(Work request) Look through the listing below and write out exactly the lines from the line with "purple domino [888,202,960,228]" to the line with "none -> black house [578,85,655,187]", both included, and no others.
Records for the task START
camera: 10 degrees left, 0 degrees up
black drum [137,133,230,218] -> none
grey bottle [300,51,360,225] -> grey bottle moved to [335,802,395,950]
Records for the task END
Records for the task START
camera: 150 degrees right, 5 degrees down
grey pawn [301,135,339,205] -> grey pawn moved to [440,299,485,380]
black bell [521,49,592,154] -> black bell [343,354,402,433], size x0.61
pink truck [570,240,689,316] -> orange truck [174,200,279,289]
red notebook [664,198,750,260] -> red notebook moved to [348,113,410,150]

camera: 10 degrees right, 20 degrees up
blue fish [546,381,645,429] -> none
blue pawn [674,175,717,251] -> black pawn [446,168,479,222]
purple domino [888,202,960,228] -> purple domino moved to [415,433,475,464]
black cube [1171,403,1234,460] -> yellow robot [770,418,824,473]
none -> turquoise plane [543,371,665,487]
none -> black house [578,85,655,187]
Records for the task END
Records for the task START
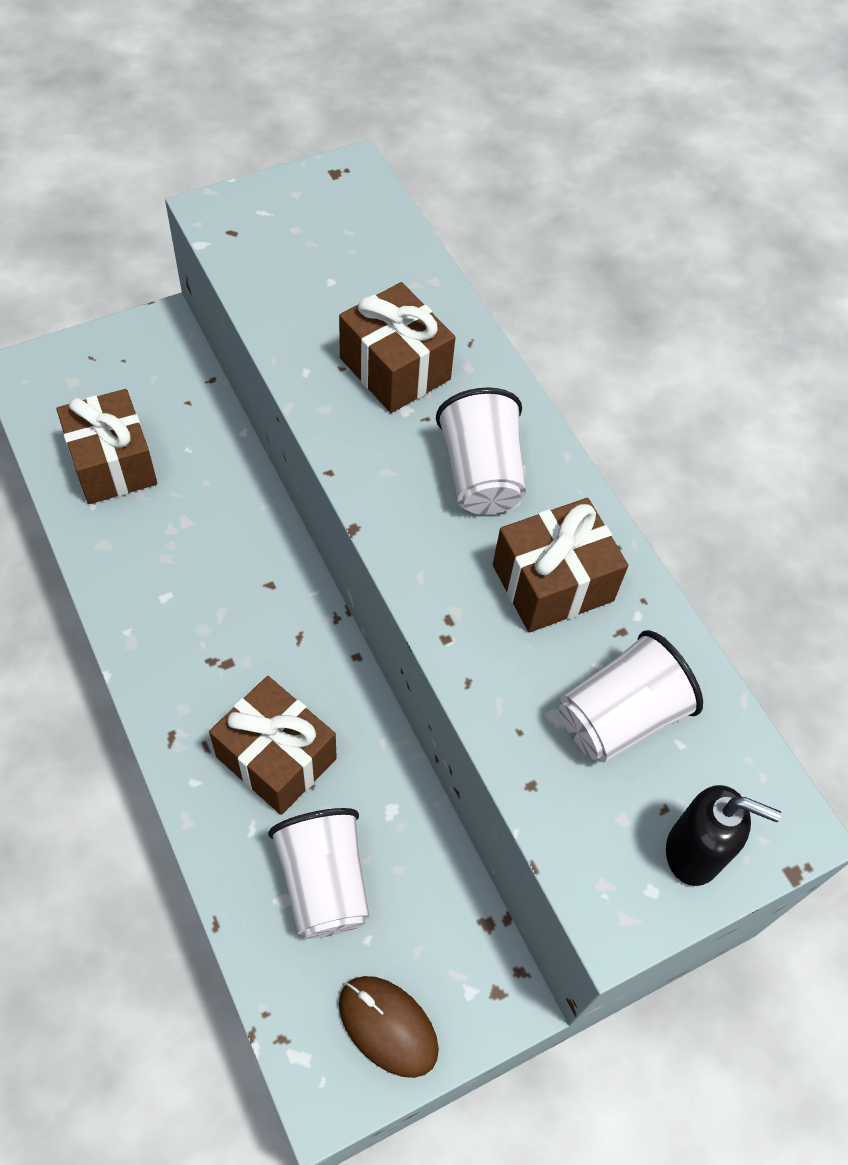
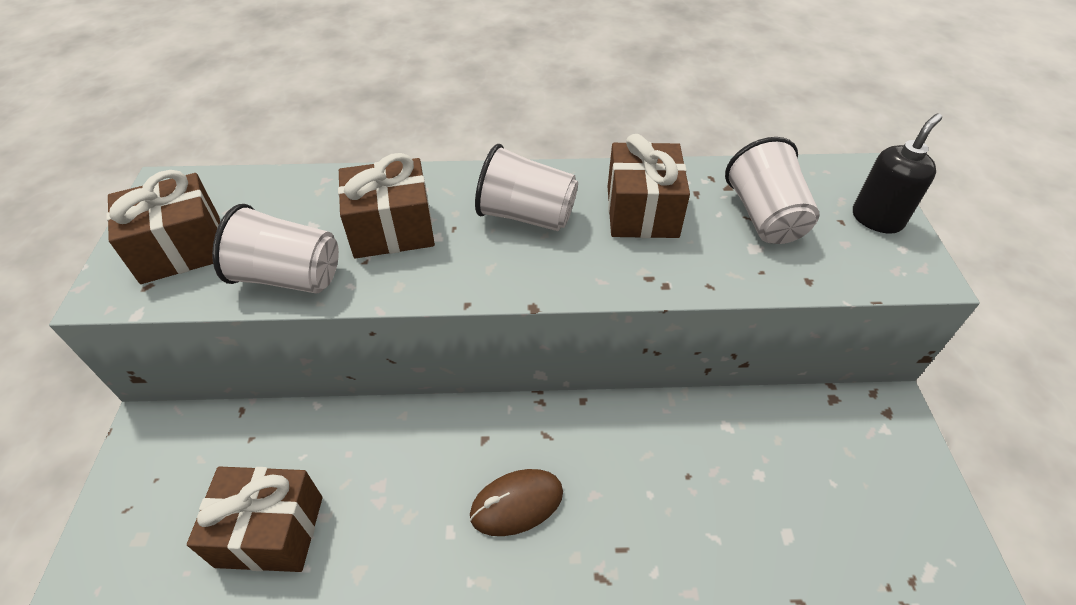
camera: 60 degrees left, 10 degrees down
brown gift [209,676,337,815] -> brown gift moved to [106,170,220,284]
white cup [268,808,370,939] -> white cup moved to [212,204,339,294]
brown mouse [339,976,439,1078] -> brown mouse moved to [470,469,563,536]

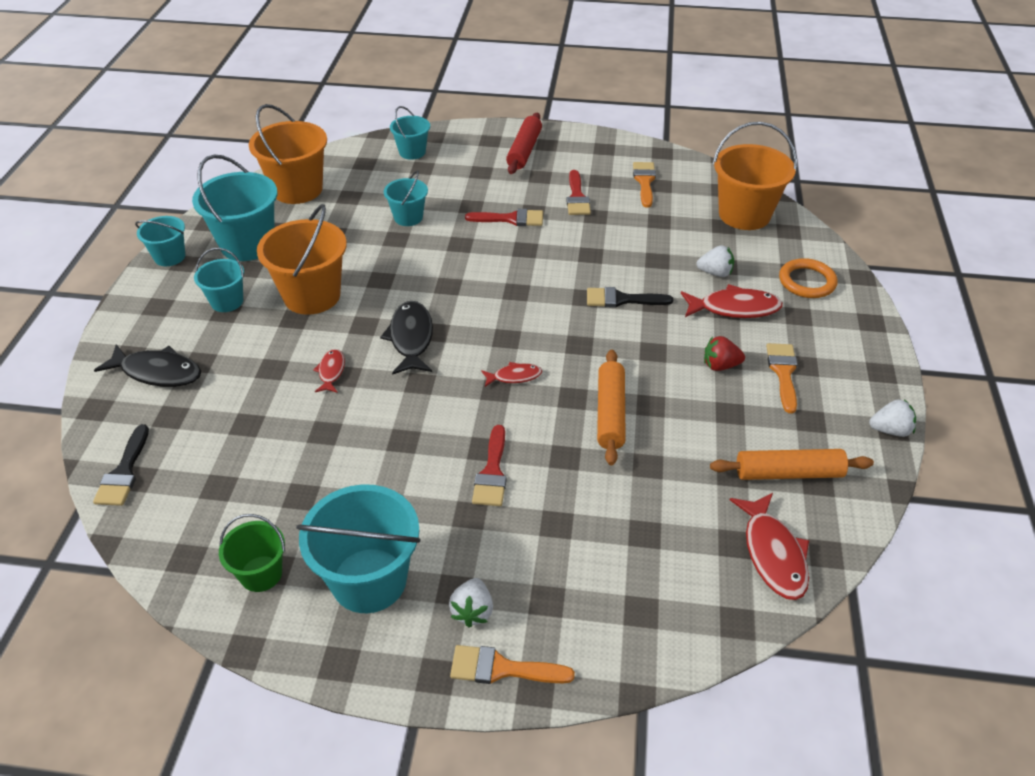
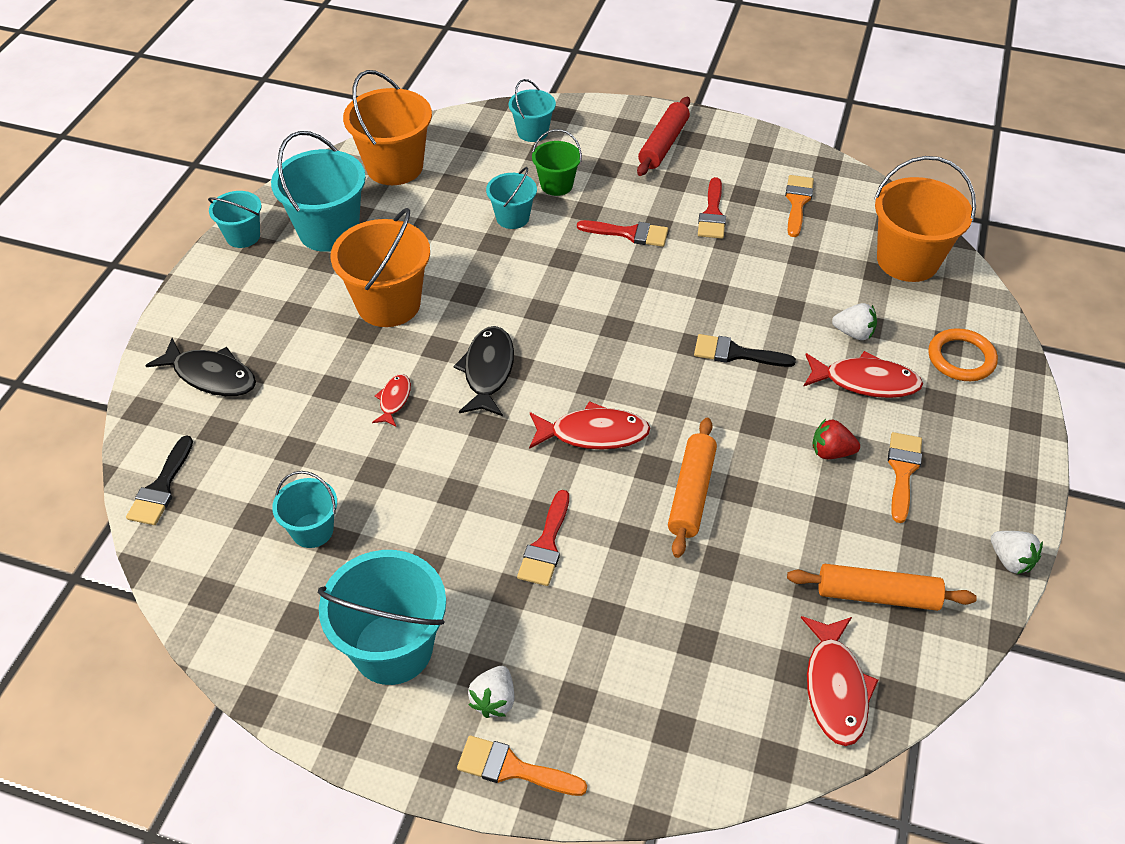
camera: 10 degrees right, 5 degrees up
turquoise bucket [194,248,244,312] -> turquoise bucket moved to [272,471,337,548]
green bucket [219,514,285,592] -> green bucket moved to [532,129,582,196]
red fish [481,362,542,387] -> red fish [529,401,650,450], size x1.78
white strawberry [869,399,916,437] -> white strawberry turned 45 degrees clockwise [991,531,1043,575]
Records for the task END
(Expected answer)
purple domino [888,202,960,228] -> purple domino moved to [415,433,475,464]
black cube [1171,403,1234,460] -> yellow robot [770,418,824,473]
none -> turquoise plane [543,371,665,487]
none -> black house [578,85,655,187]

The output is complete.